**To do:** Using the records below, quote only the span that opens with the line containing "The gélule (violet)" and closes with the line containing "The bougie (orange)", exactly and inclusively.
- Opening Delimiter -
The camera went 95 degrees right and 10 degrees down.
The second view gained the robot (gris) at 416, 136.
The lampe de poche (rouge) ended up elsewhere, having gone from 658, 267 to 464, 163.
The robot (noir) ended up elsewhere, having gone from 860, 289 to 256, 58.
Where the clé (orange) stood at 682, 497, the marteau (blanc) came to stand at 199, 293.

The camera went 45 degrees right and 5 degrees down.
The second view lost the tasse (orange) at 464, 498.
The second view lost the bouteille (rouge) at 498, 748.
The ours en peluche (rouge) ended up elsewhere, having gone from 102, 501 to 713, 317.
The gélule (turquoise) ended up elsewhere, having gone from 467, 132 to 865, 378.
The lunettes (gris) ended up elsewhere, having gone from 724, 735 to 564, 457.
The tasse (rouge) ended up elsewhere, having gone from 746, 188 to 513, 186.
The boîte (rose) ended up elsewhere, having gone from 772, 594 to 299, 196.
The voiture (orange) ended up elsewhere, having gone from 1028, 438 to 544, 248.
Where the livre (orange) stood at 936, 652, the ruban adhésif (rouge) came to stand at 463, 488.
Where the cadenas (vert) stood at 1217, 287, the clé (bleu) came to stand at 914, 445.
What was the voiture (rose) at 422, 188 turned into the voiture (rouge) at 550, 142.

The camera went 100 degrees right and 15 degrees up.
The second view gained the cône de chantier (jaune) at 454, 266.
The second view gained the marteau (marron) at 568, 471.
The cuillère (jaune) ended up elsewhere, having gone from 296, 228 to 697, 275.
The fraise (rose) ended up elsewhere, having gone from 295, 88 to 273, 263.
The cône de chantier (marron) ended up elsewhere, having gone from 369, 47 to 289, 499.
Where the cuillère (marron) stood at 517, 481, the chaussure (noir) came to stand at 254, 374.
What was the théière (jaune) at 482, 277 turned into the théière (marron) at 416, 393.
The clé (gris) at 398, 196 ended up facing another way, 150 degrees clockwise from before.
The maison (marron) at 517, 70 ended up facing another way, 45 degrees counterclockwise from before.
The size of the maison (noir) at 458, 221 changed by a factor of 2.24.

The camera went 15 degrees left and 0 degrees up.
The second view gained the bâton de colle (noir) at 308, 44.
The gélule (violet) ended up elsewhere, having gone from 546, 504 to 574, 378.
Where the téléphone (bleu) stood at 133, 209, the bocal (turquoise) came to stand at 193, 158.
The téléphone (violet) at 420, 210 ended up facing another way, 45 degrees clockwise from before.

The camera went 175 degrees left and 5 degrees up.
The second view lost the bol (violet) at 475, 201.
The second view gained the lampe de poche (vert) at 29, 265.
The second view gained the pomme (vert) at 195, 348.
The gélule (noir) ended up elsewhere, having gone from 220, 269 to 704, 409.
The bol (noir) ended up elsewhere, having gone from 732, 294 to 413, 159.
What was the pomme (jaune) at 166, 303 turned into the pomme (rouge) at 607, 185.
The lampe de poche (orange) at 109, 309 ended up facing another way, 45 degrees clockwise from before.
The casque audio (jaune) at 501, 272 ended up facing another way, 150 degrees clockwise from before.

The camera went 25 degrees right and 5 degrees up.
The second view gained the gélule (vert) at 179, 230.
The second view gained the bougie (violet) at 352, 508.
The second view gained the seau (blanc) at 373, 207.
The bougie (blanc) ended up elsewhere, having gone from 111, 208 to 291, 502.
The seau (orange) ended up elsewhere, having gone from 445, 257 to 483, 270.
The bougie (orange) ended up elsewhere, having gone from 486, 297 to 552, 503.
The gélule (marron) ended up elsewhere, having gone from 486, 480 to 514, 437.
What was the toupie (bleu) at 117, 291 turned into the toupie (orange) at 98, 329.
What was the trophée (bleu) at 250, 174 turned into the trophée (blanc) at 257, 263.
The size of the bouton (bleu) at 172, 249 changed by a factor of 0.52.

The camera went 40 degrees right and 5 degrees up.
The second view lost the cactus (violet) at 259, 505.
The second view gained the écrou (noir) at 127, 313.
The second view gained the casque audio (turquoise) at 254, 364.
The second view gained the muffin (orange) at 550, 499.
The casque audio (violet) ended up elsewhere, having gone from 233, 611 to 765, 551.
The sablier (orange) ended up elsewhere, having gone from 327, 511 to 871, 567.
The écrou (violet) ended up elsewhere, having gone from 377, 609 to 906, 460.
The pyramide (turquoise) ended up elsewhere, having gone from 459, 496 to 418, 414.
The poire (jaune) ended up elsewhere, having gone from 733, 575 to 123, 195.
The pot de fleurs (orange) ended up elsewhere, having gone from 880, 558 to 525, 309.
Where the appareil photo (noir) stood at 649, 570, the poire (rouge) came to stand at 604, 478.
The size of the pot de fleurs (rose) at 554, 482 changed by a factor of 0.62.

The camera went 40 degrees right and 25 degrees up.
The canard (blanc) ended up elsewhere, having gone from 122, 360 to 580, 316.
- Closing Delimiter -
**Answer section:**
The gélule (violet) ended up elsewhere, having gone from 546, 504 to 574, 378.
Where the téléphone (bleu) stood at 133, 209, the bocal (turquoise) came to stand at 193, 158.
The téléphone (violet) at 420, 210 ended up facing another way, 45 degrees clockwise from before.

The camera went 175 degrees left and 5 degrees up.
The second view lost the bol (violet) at 475, 201.
The second view gained the lampe de poche (vert) at 29, 265.
The second view gained the pomme (vert) at 195, 348.
The gélule (noir) ended up elsewhere, having gone from 220, 269 to 704, 409.
The bol (noir) ended up elsewhere, having gone from 732, 294 to 413, 159.
What was the pomme (jaune) at 166, 303 turned into the pomme (rouge) at 607, 185.
The lampe de poche (orange) at 109, 309 ended up facing another way, 45 degrees clockwise from before.
The casque audio (jaune) at 501, 272 ended up facing another way, 150 degrees clockwise from before.

The camera went 25 degrees right and 5 degrees up.
The second view gained the gélule (vert) at 179, 230.
The second view gained the bougie (violet) at 352, 508.
The second view gained the seau (blanc) at 373, 207.
The bougie (blanc) ended up elsewhere, having gone from 111, 208 to 291, 502.
The seau (orange) ended up elsewhere, having gone from 445, 257 to 483, 270.
The bougie (orange) ended up elsewhere, having gone from 486, 297 to 552, 503.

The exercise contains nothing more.